--- Source material Enclosed Below ---

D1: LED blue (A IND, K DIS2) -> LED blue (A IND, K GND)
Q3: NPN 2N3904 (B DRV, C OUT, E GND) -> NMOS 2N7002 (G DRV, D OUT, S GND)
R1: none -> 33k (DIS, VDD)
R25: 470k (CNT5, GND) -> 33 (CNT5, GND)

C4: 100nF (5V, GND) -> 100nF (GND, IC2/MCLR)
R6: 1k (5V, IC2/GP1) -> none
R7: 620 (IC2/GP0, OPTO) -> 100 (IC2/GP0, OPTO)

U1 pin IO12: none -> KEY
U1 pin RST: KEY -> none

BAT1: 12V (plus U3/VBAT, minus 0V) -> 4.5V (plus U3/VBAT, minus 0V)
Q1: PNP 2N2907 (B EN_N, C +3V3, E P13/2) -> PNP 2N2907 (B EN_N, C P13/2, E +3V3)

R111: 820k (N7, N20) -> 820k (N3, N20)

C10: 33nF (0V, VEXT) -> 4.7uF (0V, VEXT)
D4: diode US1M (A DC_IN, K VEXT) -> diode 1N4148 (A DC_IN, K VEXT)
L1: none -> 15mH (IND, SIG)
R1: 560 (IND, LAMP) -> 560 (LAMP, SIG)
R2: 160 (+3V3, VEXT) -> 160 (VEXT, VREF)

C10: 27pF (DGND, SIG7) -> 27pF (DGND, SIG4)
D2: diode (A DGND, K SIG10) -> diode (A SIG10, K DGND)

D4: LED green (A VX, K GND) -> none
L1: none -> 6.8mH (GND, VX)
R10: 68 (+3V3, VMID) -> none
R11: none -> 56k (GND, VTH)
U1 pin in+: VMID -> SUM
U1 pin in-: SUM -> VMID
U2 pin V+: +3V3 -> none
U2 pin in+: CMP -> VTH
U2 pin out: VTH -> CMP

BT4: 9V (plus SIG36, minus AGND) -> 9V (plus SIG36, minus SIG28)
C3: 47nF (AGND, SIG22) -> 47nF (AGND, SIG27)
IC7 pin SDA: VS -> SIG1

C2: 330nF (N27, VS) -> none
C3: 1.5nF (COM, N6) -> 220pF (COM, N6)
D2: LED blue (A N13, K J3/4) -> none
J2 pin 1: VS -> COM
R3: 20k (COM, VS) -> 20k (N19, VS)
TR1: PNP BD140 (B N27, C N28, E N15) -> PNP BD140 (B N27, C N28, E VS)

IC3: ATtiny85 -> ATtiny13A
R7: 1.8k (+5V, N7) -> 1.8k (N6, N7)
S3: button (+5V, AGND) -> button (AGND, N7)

--- End of Enclosed Source material ---

(What you are asked to do): Transcribe, in full, each record that appears above.

(Answer section):
D1: LED blue (A IND, K DIS2) -> LED blue (A IND, K GND)
Q3: NPN 2N3904 (B DRV, C OUT, E GND) -> NMOS 2N7002 (G DRV, D OUT, S GND)
R1: none -> 33k (DIS, VDD)
R25: 470k (CNT5, GND) -> 33 (CNT5, GND)

C4: 100nF (5V, GND) -> 100nF (GND, IC2/MCLR)
R6: 1k (5V, IC2/GP1) -> none
R7: 620 (IC2/GP0, OPTO) -> 100 (IC2/GP0, OPTO)

U1 pin IO12: none -> KEY
U1 pin RST: KEY -> none

BAT1: 12V (plus U3/VBAT, minus 0V) -> 4.5V (plus U3/VBAT, minus 0V)
Q1: PNP 2N2907 (B EN_N, C +3V3, E P13/2) -> PNP 2N2907 (B EN_N, C P13/2, E +3V3)

R111: 820k (N7, N20) -> 820k (N3, N20)

C10: 33nF (0V, VEXT) -> 4.7uF (0V, VEXT)
D4: diode US1M (A DC_IN, K VEXT) -> diode 1N4148 (A DC_IN, K VEXT)
L1: none -> 15mH (IND, SIG)
R1: 560 (IND, LAMP) -> 560 (LAMP, SIG)
R2: 160 (+3V3, VEXT) -> 160 (VEXT, VREF)

C10: 27pF (DGND, SIG7) -> 27pF (DGND, SIG4)
D2: diode (A DGND, K SIG10) -> diode (A SIG10, K DGND)

D4: LED green (A VX, K GND) -> none
L1: none -> 6.8mH (GND, VX)
R10: 68 (+3V3, VMID) -> none
R11: none -> 56k (GND, VTH)
U1 pin in+: VMID -> SUM
U1 pin in-: SUM -> VMID
U2 pin V+: +3V3 -> none
U2 pin in+: CMP -> VTH
U2 pin out: VTH -> CMP

BT4: 9V (plus SIG36, minus AGND) -> 9V (plus SIG36, minus SIG28)
C3: 47nF (AGND, SIG22) -> 47nF (AGND, SIG27)
IC7 pin SDA: VS -> SIG1

C2: 330nF (N27, VS) -> none
C3: 1.5nF (COM, N6) -> 220pF (COM, N6)
D2: LED blue (A N13, K J3/4) -> none
J2 pin 1: VS -> COM
R3: 20k (COM, VS) -> 20k (N19, VS)
TR1: PNP BD140 (B N27, C N28, E N15) -> PNP BD140 (B N27, C N28, E VS)

IC3: ATtiny85 -> ATtiny13A
R7: 1.8k (+5V, N7) -> 1.8k (N6, N7)
S3: button (+5V, AGND) -> button (AGND, N7)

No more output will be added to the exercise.